**WORK REQUIRED**
With pictures left out, output exactly the lines from the line holding "D5: diode 1N4007 (A SIG2, K IN) -> none" through the end of the data, both included.

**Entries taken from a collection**
>>>

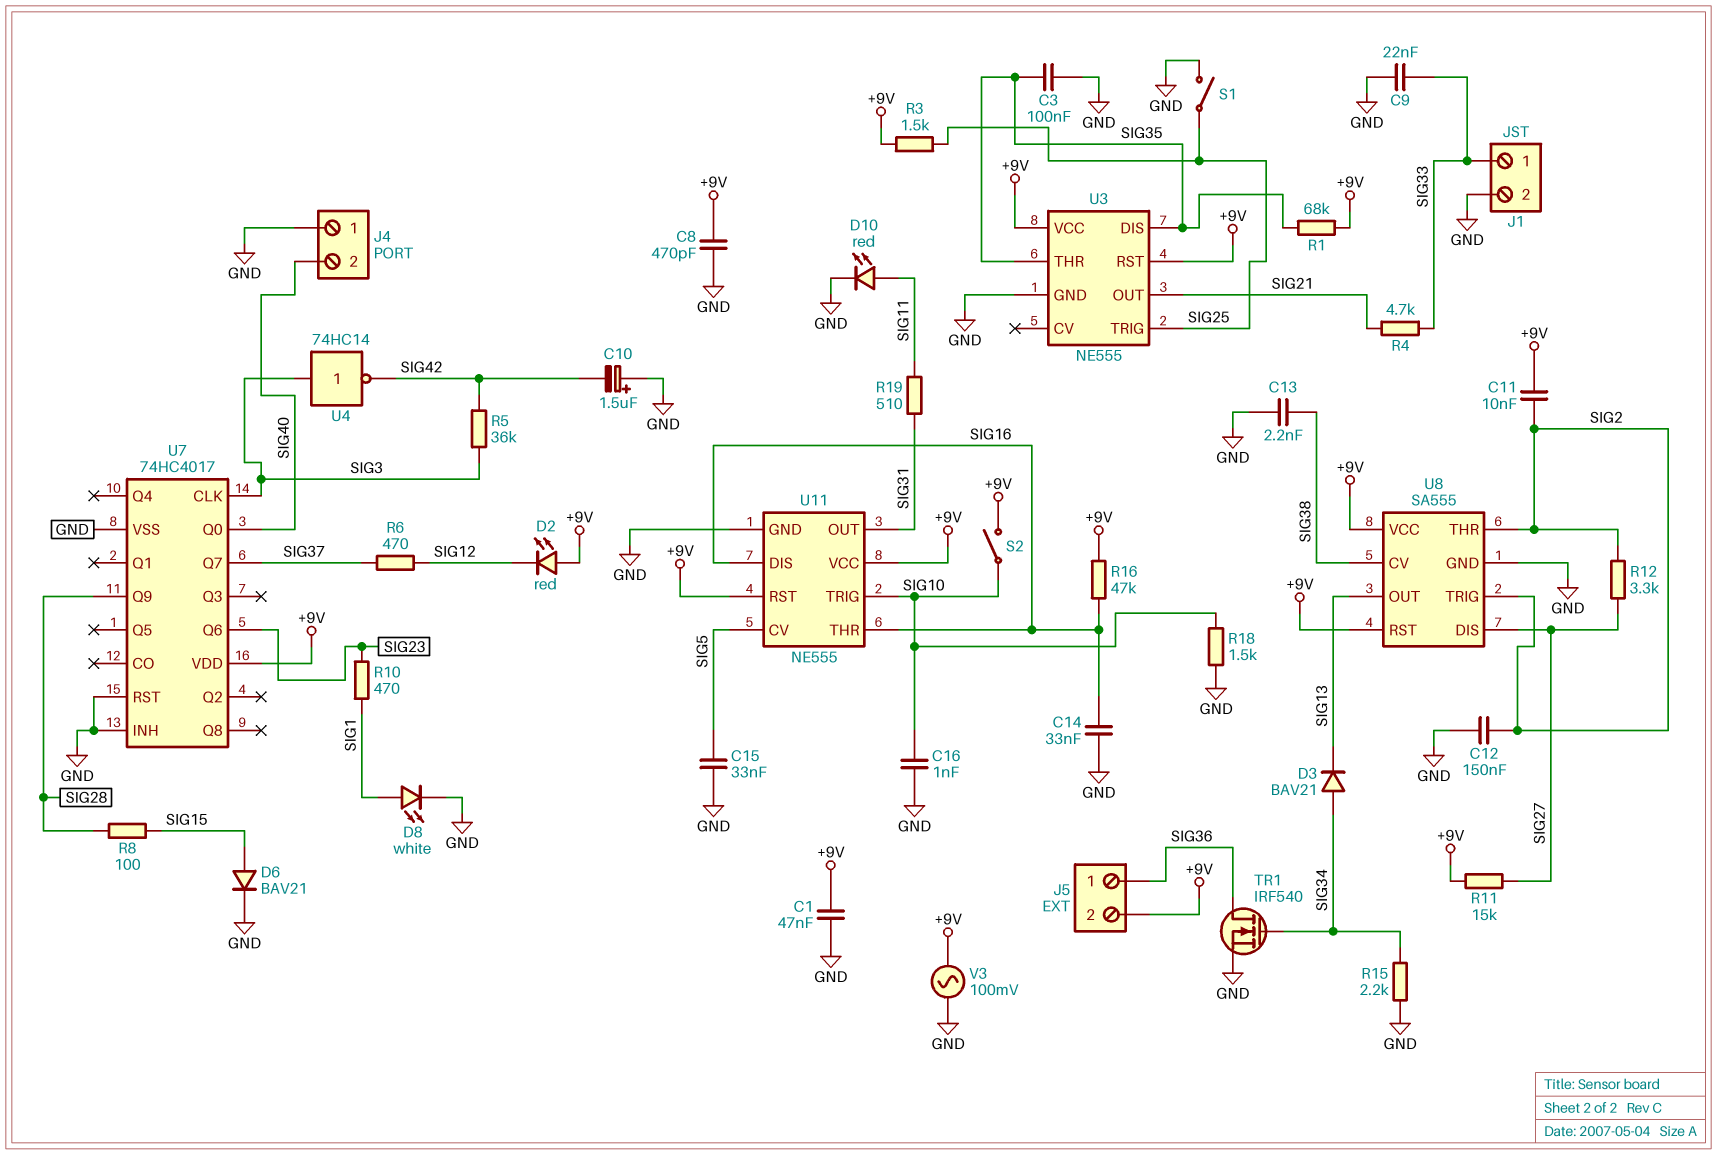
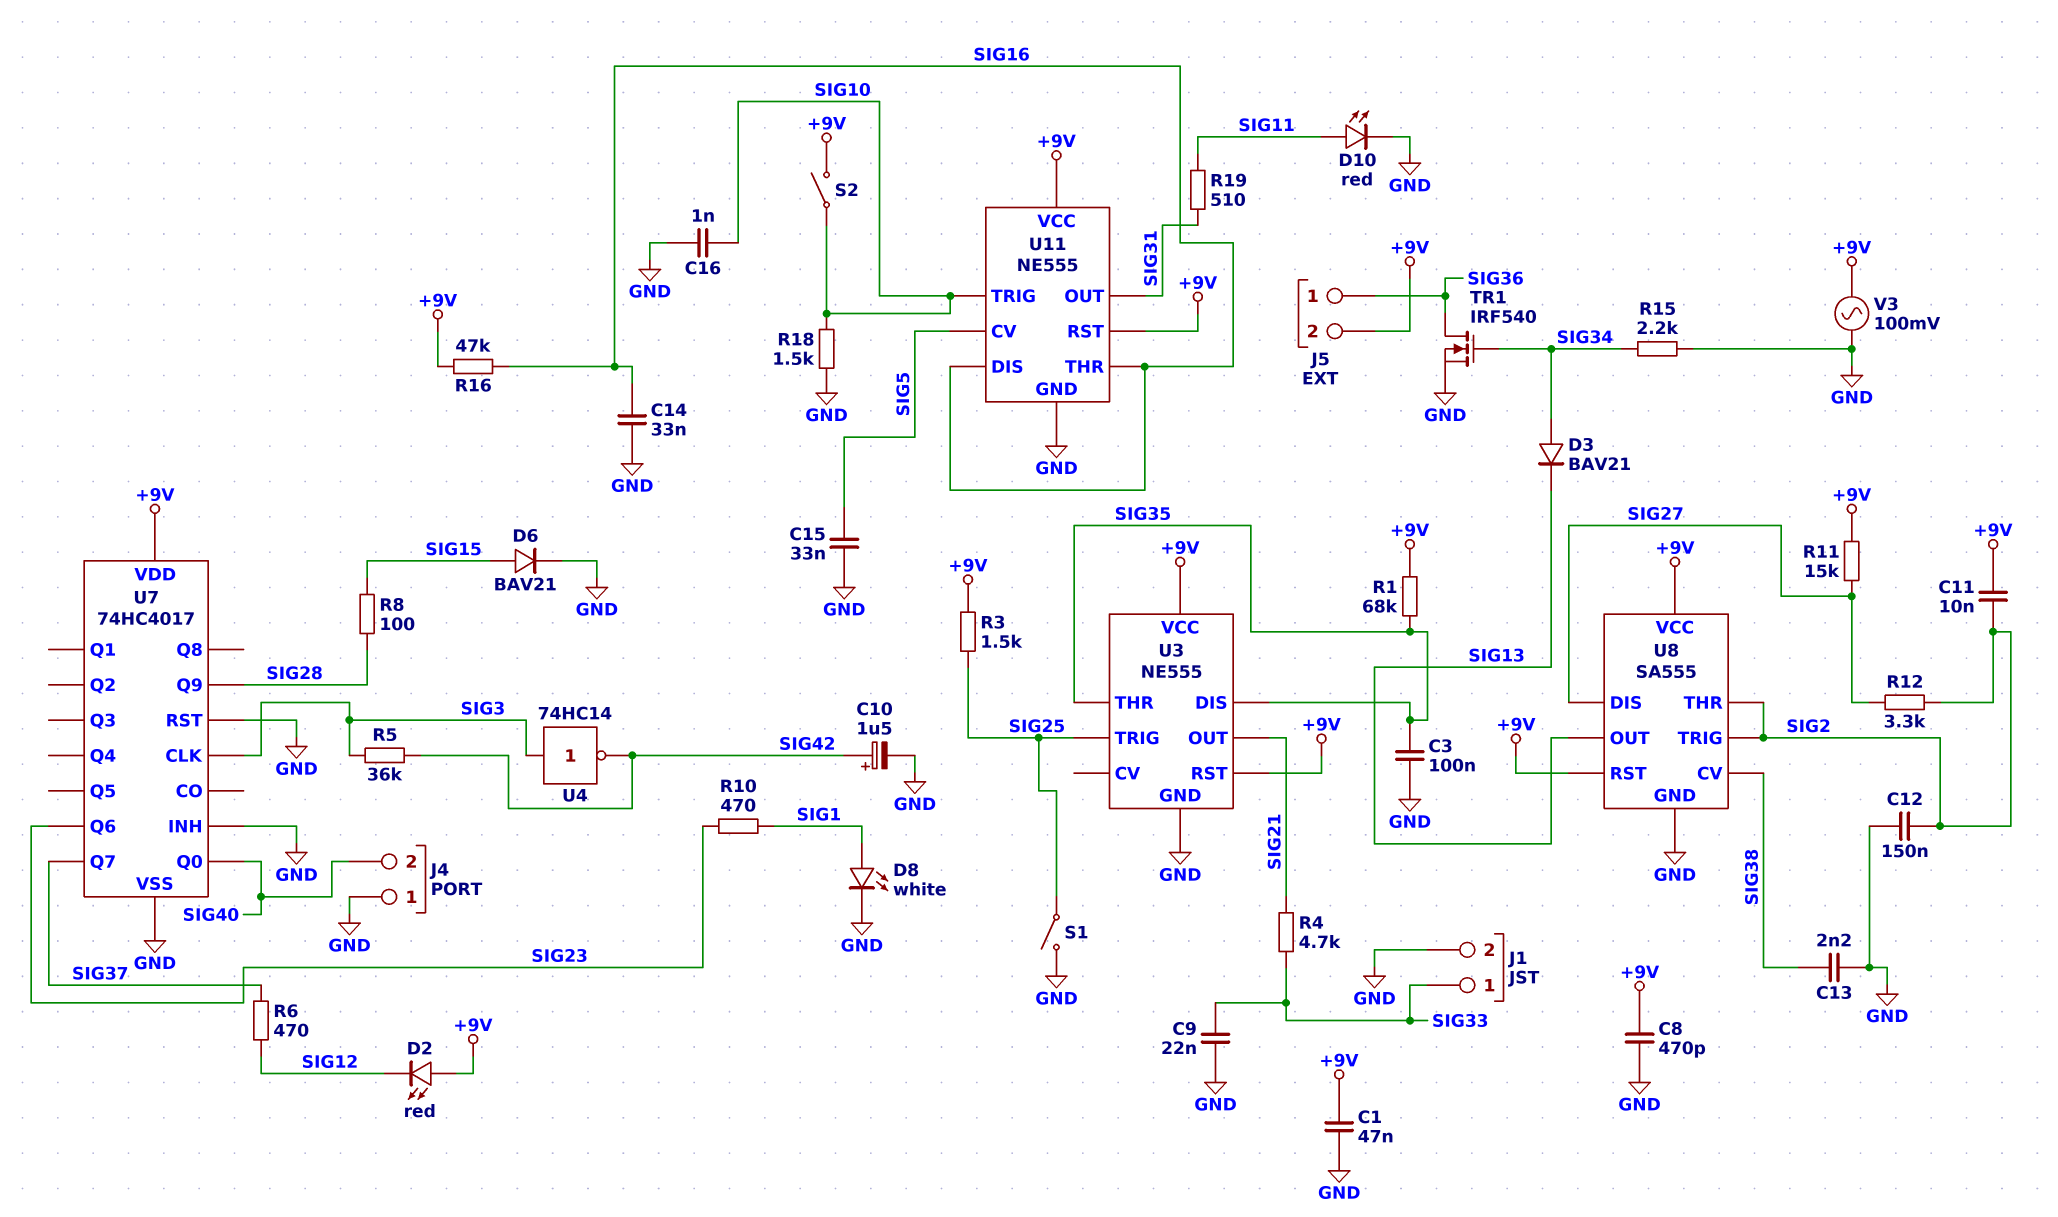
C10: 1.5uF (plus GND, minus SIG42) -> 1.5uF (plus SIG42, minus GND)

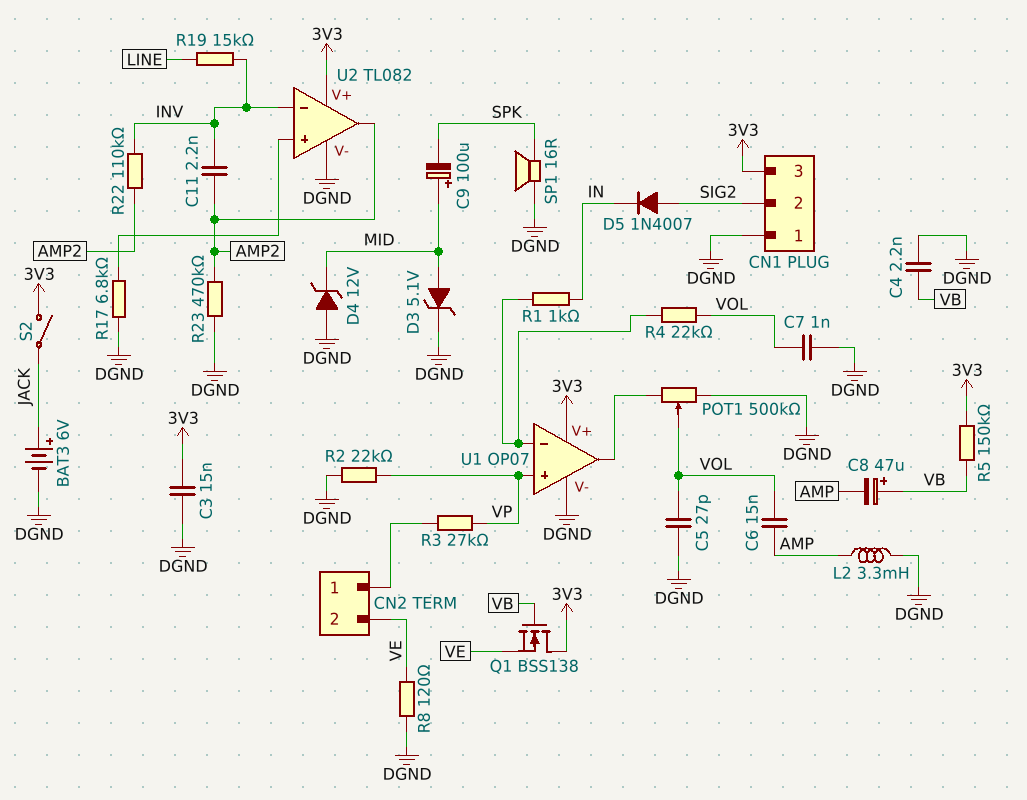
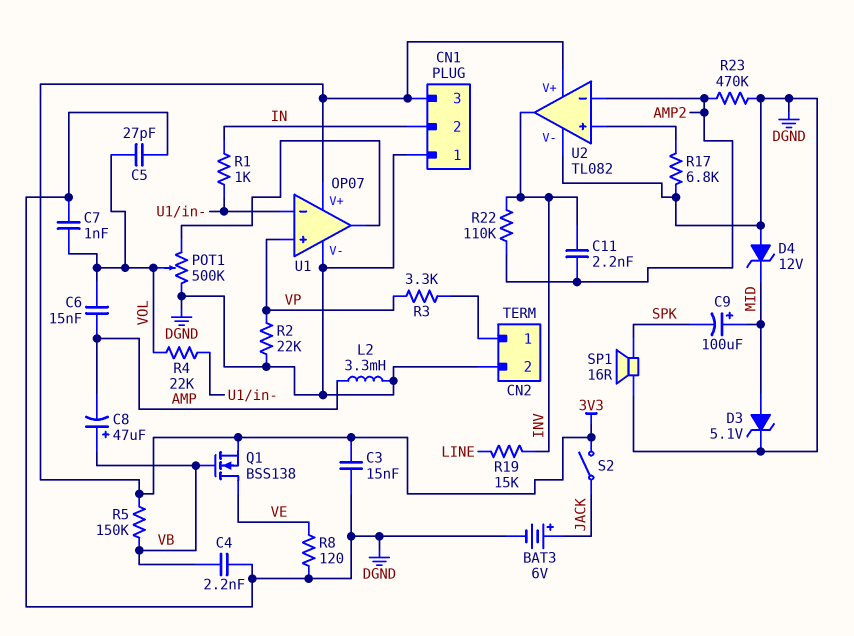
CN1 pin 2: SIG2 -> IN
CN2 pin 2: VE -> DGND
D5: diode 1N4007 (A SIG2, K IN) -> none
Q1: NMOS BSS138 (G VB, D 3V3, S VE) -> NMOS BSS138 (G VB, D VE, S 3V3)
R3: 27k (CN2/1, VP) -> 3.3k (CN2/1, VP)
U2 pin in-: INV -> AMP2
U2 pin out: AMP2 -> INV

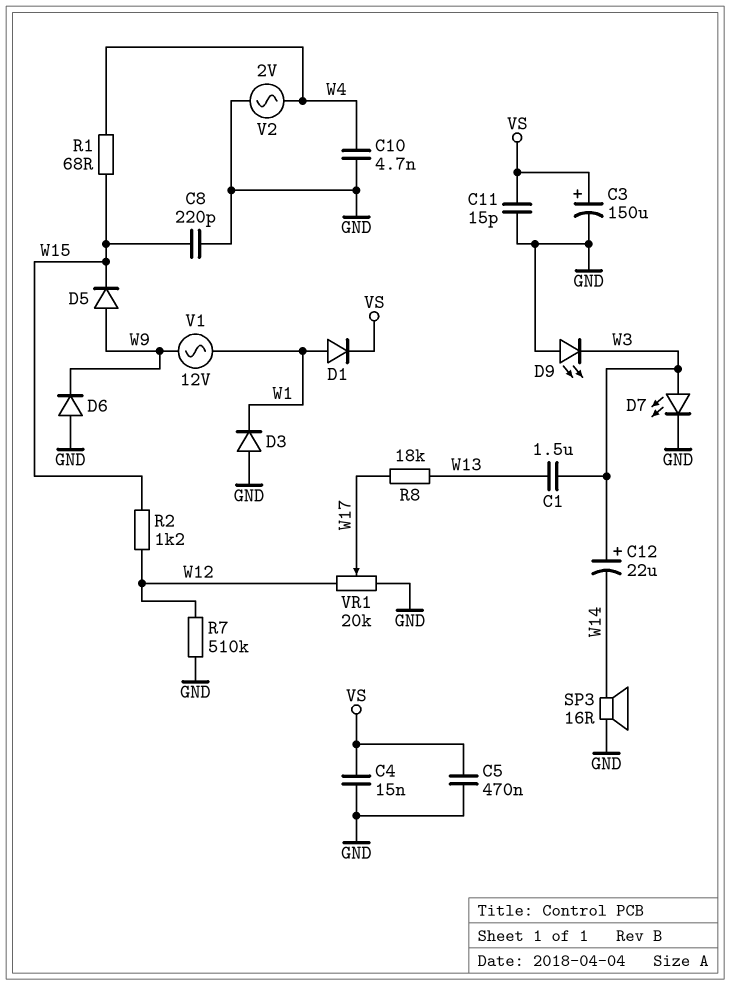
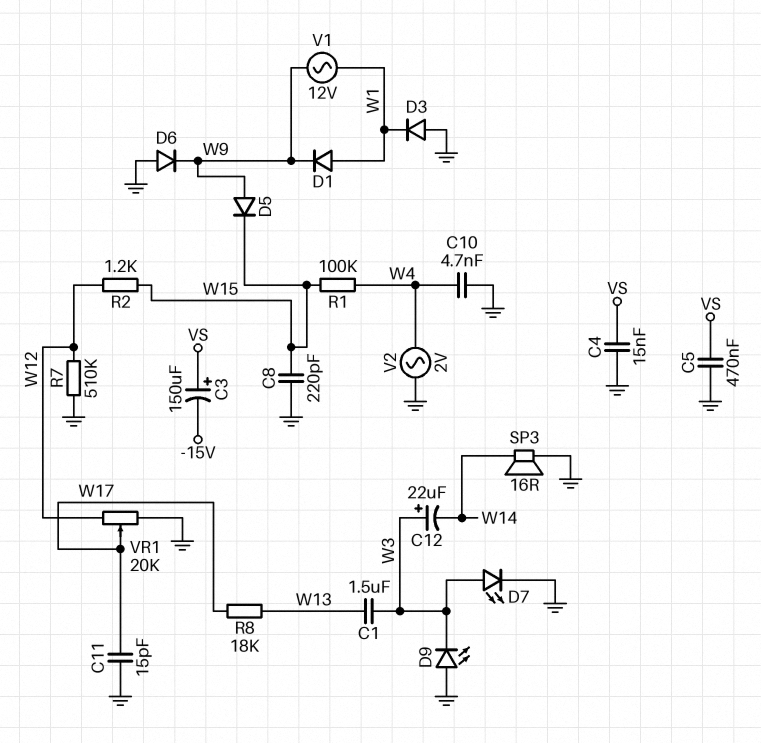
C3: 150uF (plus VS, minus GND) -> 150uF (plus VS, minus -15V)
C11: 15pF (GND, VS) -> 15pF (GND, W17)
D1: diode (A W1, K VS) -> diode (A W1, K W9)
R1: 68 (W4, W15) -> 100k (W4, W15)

<<<

**EXERCISE RESULT**
D5: diode 1N4007 (A SIG2, K IN) -> none
Q1: NMOS BSS138 (G VB, D 3V3, S VE) -> NMOS BSS138 (G VB, D VE, S 3V3)
R3: 27k (CN2/1, VP) -> 3.3k (CN2/1, VP)
U2 pin in-: INV -> AMP2
U2 pin out: AMP2 -> INV

C3: 150uF (plus VS, minus GND) -> 150uF (plus VS, minus -15V)
C11: 15pF (GND, VS) -> 15pF (GND, W17)
D1: diode (A W1, K VS) -> diode (A W1, K W9)
R1: 68 (W4, W15) -> 100k (W4, W15)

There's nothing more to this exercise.